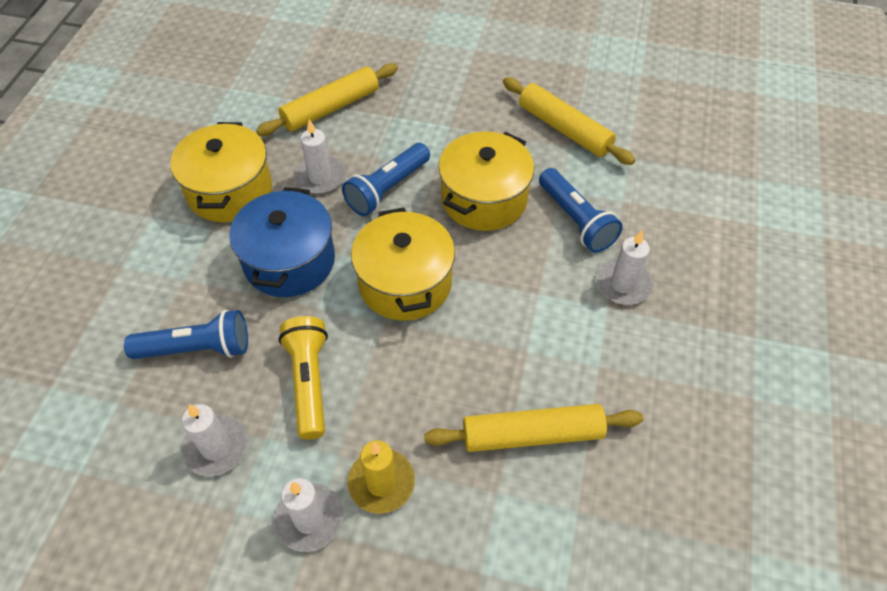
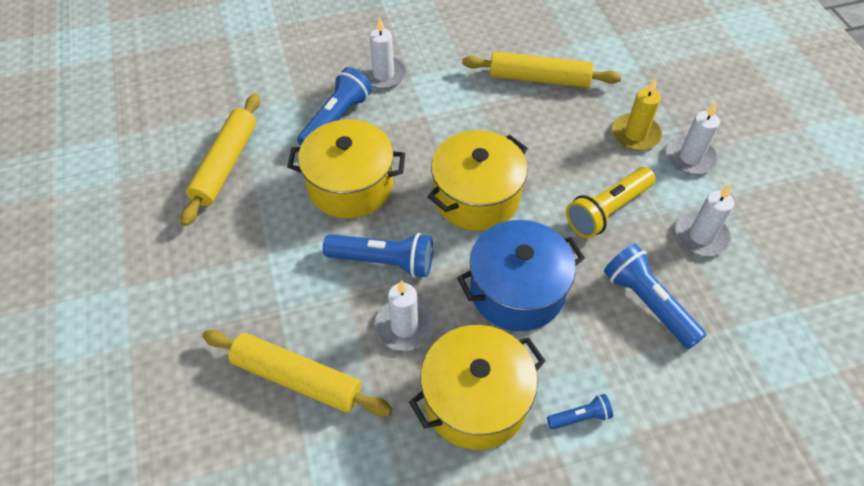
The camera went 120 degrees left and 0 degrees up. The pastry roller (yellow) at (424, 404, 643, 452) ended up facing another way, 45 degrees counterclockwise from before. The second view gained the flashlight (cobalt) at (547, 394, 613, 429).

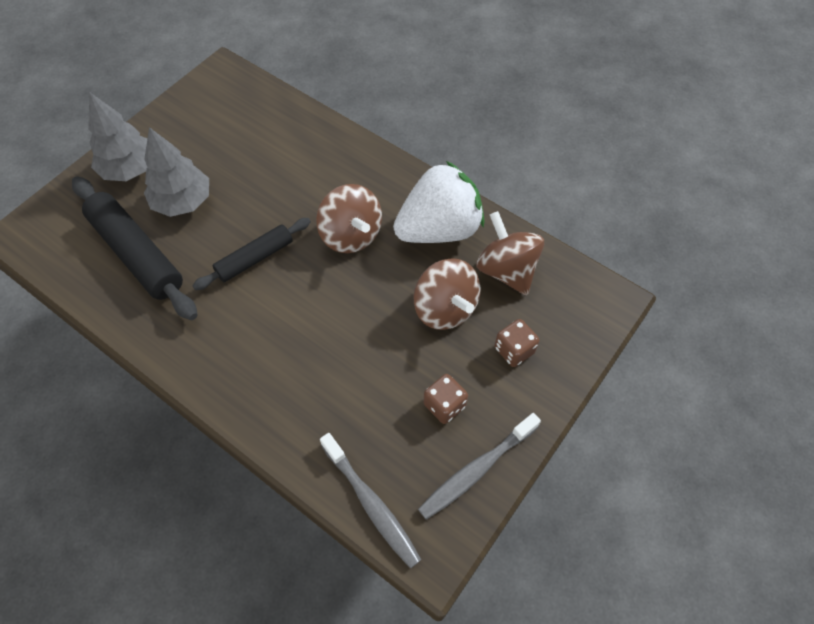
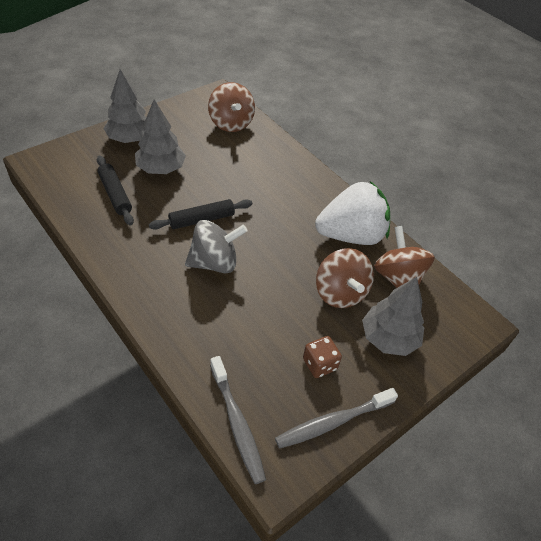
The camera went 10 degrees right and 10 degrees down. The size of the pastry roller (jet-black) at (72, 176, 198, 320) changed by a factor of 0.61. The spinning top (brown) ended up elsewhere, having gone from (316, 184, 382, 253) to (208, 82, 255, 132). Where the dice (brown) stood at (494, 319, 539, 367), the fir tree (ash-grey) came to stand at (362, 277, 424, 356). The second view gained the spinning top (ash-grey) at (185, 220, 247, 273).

+-------+

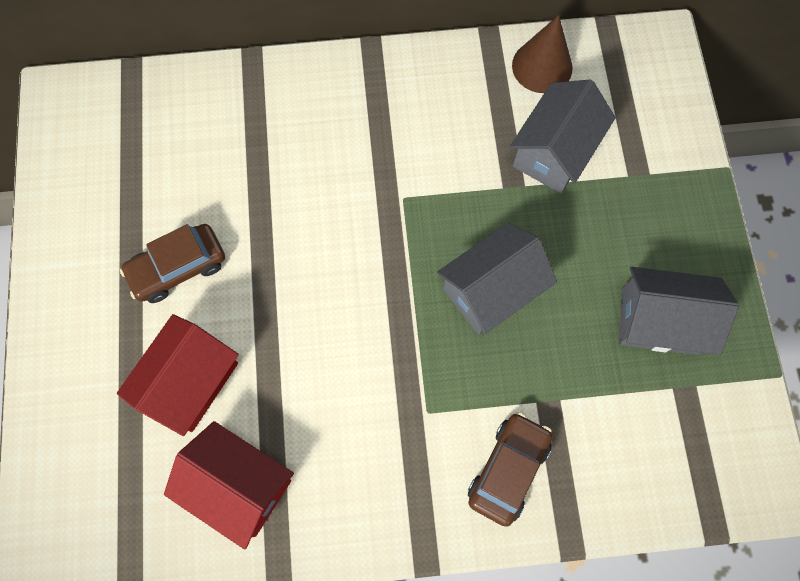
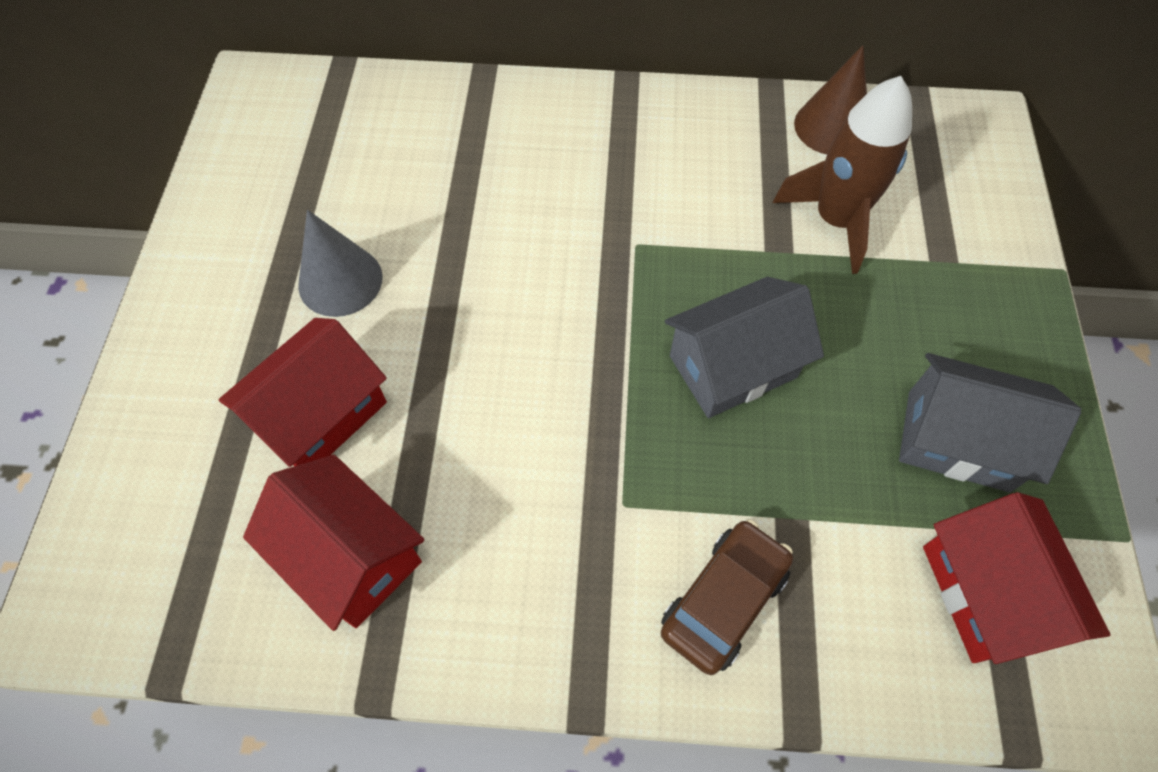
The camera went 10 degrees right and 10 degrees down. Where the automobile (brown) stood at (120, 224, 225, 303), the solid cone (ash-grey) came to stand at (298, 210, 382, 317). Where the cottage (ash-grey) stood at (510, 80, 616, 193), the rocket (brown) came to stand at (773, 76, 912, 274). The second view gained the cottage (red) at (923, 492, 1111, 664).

+-------+

EXERCISE DIRECTIONS =
"The camera went 120" marks the first line to copy, and "The camera went 10 degrees right and 10 degrees down. The" marks the last. Repeat that stretch above exactly, with no pictures.

RESULT =
The camera went 120 degrees left and 0 degrees up. The pastry roller (yellow) at (424, 404, 643, 452) ended up facing another way, 45 degrees counterclockwise from before. The second view gained the flashlight (cobalt) at (547, 394, 613, 429).

The camera went 10 degrees right and 10 degrees down. The size of the pastry roller (jet-black) at (72, 176, 198, 320) changed by a factor of 0.61. The spinning top (brown) ended up elsewhere, having gone from (316, 184, 382, 253) to (208, 82, 255, 132). Where the dice (brown) stood at (494, 319, 539, 367), the fir tree (ash-grey) came to stand at (362, 277, 424, 356). The second view gained the spinning top (ash-grey) at (185, 220, 247, 273).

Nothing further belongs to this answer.